BEGIN
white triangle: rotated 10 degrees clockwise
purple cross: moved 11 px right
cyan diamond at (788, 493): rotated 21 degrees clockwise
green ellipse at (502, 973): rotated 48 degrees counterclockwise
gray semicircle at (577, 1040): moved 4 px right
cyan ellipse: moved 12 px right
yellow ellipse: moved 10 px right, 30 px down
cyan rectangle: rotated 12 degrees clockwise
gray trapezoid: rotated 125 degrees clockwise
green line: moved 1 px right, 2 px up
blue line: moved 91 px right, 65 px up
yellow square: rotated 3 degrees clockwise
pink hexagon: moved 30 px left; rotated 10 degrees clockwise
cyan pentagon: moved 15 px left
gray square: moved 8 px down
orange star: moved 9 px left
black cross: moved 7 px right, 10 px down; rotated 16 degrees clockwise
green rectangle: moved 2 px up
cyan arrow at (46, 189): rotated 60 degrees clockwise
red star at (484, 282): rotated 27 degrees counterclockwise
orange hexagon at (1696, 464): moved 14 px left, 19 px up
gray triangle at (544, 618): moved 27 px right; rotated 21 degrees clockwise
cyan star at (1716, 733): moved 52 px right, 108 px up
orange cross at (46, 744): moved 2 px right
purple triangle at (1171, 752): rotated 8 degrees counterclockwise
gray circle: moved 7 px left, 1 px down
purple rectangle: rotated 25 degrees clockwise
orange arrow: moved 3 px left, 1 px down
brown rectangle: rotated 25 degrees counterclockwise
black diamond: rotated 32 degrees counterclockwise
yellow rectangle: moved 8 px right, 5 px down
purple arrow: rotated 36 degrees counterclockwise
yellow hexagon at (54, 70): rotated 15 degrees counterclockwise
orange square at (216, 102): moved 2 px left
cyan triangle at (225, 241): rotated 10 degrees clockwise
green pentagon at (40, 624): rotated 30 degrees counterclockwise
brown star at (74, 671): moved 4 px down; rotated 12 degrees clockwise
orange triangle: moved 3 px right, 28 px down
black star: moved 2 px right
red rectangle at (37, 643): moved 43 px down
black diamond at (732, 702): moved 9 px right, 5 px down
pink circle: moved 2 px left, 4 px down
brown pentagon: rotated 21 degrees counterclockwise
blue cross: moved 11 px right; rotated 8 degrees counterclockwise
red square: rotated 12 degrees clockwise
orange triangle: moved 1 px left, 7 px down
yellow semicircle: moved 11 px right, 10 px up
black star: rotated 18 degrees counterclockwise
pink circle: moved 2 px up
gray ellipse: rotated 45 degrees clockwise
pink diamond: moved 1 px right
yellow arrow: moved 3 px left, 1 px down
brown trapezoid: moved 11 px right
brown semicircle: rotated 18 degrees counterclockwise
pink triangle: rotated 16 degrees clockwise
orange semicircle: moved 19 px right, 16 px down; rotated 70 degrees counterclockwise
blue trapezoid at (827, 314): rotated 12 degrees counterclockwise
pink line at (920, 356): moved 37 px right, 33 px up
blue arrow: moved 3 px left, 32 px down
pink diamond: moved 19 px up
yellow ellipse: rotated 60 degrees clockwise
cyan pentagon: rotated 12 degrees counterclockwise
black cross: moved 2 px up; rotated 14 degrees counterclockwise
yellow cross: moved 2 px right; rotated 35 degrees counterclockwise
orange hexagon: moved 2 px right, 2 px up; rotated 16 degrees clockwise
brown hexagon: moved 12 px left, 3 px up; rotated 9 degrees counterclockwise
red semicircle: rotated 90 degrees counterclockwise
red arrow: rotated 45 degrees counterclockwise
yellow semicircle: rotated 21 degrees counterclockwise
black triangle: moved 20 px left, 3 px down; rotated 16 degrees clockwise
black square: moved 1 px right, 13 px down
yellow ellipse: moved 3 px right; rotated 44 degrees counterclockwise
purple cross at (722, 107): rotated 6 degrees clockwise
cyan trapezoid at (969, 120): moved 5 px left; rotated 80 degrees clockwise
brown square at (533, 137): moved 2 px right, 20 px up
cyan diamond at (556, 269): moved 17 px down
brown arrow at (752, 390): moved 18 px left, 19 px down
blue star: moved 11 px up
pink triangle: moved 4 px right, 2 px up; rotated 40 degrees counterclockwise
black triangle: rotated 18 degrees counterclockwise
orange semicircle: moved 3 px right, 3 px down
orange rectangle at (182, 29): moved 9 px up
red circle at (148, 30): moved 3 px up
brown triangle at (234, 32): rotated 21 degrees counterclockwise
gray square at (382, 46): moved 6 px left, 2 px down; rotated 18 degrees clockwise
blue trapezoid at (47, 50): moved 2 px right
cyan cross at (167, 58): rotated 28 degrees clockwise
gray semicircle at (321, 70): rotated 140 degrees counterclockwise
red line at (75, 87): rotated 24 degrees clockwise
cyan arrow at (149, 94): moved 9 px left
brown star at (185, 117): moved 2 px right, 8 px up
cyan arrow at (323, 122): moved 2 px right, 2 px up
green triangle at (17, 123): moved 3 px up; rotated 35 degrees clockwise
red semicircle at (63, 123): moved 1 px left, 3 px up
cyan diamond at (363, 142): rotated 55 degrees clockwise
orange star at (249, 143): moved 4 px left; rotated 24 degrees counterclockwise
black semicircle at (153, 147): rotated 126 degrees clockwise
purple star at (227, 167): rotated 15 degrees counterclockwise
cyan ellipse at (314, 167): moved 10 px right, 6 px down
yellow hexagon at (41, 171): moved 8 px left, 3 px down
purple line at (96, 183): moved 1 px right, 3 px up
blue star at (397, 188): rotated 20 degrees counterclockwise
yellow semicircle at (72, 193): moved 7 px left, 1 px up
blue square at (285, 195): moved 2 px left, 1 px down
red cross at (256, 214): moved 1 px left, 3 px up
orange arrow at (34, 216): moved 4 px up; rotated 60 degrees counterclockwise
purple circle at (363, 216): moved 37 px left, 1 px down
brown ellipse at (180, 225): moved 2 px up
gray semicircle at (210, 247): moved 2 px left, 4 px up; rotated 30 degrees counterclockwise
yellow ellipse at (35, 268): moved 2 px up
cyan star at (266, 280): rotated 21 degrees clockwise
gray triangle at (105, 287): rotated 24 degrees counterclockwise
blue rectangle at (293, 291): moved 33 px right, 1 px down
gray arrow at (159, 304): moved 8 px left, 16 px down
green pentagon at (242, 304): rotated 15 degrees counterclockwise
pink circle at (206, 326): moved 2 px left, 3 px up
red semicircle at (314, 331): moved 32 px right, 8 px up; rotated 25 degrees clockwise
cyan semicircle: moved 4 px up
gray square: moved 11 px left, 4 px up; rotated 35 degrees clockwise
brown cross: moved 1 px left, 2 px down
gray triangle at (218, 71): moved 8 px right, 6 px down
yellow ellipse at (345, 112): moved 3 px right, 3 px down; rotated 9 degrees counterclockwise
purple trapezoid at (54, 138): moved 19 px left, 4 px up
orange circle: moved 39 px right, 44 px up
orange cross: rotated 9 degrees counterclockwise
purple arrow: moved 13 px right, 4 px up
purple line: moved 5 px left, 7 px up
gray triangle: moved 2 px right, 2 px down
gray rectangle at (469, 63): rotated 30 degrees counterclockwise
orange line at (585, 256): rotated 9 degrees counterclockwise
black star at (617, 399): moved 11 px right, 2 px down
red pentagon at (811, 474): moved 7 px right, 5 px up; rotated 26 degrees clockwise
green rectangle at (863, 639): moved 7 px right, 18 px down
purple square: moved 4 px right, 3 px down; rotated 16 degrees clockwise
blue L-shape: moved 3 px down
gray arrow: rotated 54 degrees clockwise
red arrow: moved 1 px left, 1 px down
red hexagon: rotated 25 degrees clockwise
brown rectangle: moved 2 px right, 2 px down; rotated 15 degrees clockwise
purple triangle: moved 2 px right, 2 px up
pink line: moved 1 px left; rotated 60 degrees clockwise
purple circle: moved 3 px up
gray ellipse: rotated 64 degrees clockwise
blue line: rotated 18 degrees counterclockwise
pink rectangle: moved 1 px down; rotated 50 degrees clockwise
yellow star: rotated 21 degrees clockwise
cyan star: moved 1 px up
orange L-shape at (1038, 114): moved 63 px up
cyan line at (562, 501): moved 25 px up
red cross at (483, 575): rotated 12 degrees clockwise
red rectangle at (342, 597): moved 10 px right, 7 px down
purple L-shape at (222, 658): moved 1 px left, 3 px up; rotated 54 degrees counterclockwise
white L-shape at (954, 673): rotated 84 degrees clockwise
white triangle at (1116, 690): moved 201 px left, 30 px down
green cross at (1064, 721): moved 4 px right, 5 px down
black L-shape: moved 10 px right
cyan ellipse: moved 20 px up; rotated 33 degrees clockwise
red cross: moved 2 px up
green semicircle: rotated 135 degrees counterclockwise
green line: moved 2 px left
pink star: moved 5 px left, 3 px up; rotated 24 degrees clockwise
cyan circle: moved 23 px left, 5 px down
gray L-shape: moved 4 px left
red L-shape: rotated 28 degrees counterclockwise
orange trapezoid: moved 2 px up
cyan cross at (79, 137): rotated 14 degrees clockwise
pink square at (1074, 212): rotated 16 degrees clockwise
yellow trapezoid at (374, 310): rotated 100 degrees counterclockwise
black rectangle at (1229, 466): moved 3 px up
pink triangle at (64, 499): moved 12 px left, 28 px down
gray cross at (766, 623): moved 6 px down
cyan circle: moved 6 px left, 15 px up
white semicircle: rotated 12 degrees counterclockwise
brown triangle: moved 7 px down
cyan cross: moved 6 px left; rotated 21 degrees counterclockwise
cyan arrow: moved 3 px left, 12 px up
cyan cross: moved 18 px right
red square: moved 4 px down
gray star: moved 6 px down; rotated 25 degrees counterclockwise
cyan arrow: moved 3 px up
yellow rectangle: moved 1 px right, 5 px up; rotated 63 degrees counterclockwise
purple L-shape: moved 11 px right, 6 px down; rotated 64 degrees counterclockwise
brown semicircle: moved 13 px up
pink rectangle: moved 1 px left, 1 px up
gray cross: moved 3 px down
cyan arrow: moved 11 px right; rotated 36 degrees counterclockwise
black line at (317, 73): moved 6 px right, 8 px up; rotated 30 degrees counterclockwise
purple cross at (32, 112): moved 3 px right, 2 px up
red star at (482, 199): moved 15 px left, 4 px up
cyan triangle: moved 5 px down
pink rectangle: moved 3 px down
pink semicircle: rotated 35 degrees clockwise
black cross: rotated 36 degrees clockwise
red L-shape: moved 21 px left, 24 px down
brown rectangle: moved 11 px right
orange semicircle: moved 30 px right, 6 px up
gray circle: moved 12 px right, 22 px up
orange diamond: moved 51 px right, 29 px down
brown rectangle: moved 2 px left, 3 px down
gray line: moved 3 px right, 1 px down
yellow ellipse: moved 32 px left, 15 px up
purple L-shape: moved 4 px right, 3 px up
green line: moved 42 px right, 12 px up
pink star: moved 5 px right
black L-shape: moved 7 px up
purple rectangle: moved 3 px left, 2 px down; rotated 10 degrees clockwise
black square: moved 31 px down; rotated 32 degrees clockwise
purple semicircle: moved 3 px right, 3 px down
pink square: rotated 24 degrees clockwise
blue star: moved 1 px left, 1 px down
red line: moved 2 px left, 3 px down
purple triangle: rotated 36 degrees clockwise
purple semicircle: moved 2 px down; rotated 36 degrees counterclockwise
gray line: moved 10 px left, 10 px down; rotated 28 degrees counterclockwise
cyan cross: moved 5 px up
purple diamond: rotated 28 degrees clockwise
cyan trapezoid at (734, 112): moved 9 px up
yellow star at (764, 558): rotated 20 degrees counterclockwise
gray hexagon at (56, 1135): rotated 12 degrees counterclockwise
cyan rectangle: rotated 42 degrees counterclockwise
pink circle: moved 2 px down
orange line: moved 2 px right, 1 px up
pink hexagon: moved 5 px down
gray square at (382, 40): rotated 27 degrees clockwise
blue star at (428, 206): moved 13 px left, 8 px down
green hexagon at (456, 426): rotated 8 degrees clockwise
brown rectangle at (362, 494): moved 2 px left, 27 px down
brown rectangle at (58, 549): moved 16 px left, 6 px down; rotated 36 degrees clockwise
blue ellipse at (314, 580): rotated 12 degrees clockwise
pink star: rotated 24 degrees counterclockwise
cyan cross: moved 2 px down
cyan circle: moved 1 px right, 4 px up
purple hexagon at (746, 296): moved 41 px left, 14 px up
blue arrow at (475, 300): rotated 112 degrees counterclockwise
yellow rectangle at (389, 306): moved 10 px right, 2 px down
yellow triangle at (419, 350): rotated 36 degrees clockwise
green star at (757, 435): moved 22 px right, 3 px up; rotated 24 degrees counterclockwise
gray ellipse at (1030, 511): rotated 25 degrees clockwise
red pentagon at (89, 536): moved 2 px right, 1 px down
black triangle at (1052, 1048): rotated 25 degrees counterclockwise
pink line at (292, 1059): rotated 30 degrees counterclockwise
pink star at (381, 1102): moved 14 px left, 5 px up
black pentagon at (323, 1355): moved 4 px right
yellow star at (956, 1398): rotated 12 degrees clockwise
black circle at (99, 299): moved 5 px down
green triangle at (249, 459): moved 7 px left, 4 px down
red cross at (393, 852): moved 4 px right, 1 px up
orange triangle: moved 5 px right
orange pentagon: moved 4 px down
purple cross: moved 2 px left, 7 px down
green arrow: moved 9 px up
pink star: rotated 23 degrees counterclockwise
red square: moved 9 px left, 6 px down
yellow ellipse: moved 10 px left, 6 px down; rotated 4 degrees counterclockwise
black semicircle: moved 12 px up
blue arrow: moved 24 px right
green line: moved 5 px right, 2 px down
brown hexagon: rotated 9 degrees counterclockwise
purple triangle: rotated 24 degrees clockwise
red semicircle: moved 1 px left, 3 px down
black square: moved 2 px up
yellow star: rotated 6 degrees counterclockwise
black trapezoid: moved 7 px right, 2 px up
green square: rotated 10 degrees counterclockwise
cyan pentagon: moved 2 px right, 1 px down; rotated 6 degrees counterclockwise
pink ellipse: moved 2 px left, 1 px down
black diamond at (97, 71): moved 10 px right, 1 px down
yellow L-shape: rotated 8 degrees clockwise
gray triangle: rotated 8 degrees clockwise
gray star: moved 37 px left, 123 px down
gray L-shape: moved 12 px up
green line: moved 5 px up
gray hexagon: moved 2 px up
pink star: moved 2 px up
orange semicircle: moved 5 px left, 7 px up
END
WORK TO COMPLETE:
Copy out each line of the data above, exactly, if it lies between the line holding "gray arrow at" and the line holding "red semicircle at (314, 331): moved", inclusive; copy no other line.

RESULT FOR THIS EXERCISE:
gray arrow at (159, 304): moved 8 px left, 16 px down
green pentagon at (242, 304): rotated 15 degrees counterclockwise
pink circle at (206, 326): moved 2 px left, 3 px up
red semicircle at (314, 331): moved 32 px right, 8 px up; rotated 25 degrees clockwise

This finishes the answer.